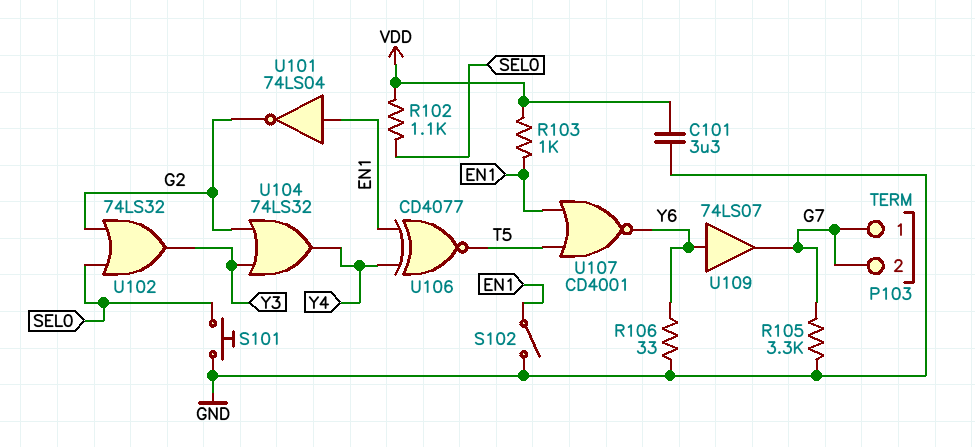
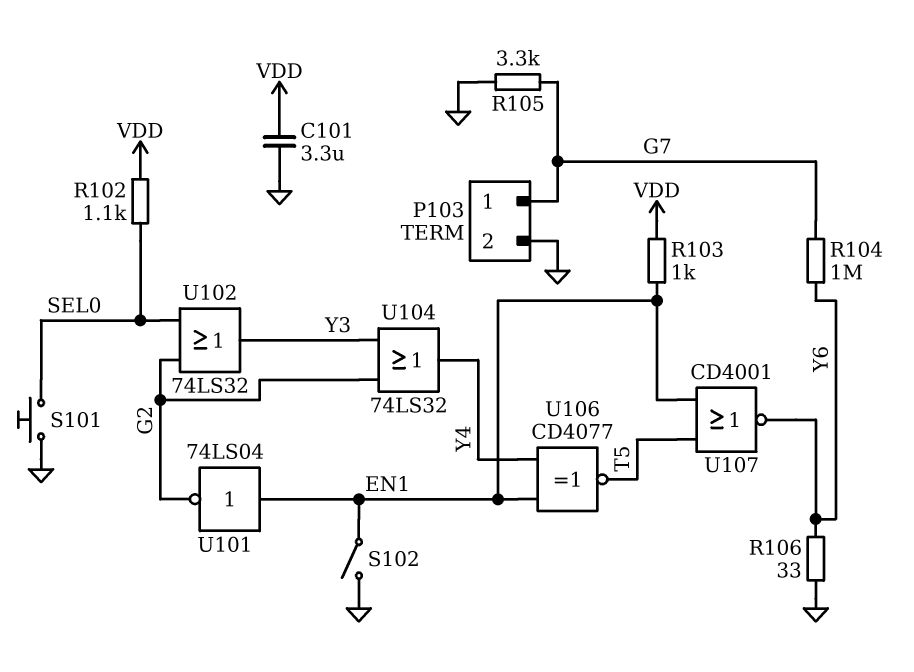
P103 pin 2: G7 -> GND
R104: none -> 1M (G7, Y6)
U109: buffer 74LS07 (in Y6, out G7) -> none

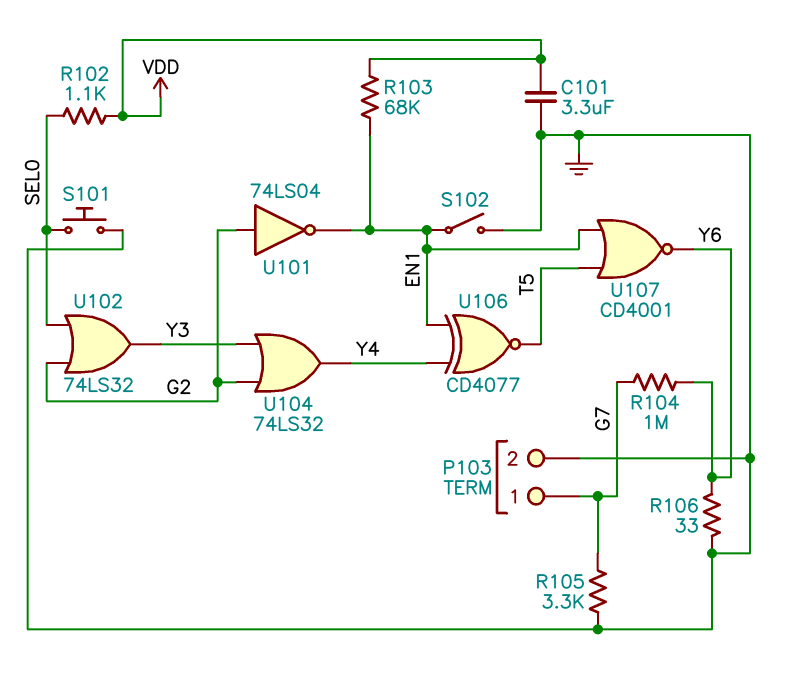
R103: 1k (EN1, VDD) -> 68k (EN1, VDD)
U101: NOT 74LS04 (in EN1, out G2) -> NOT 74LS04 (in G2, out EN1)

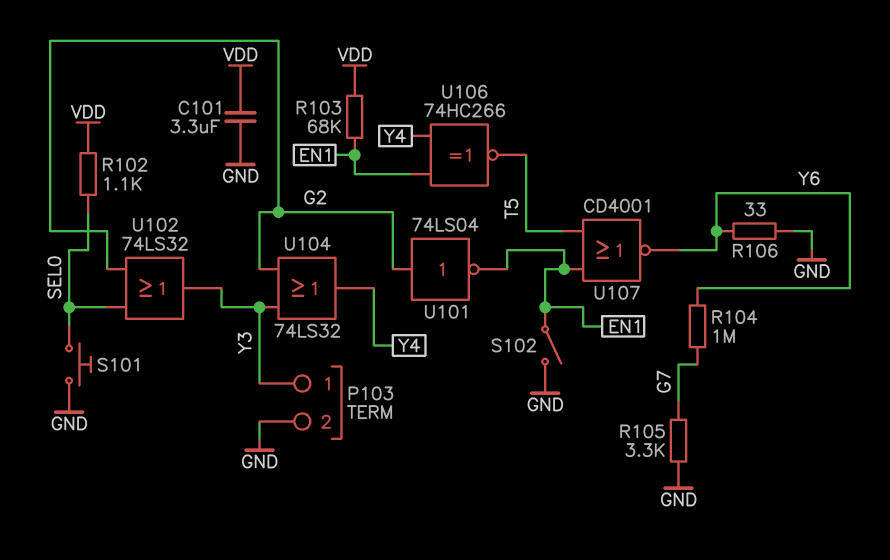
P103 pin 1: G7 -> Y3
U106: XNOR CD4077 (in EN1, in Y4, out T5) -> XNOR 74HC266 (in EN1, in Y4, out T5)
---
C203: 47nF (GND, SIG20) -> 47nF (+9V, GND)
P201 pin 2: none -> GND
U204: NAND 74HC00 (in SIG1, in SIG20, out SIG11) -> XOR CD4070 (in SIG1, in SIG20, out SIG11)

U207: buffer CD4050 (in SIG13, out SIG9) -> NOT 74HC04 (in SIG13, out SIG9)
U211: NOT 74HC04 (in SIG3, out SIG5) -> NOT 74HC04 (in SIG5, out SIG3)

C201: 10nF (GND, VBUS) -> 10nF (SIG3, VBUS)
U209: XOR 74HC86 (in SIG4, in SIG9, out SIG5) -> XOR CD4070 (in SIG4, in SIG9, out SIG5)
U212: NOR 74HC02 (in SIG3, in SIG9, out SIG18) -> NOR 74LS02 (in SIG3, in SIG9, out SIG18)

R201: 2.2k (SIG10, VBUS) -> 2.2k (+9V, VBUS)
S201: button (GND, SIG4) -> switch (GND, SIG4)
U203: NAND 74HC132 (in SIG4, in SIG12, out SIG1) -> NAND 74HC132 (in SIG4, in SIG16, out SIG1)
---
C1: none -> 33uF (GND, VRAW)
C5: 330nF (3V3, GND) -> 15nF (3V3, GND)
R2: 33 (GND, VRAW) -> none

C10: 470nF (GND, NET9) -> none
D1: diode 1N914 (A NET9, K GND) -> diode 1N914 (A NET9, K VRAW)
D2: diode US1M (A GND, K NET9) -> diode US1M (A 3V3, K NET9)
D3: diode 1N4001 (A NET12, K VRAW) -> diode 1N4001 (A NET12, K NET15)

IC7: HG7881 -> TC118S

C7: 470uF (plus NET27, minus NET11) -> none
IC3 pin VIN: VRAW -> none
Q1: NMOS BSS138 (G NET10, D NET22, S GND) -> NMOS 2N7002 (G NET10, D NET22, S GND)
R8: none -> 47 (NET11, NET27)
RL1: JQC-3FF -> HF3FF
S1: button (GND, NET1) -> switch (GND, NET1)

- _PROBLEM_: Only the lines above from the line containing "P103 pin 1: G7 -> Y3" through the line containing "U106: XNOR CD4077" should be retyped, exactly and with both ends included.

- _RESULT_:
P103 pin 1: G7 -> Y3
U106: XNOR CD4077 (in EN1, in Y4, out T5) -> XNOR 74HC266 (in EN1, in Y4, out T5)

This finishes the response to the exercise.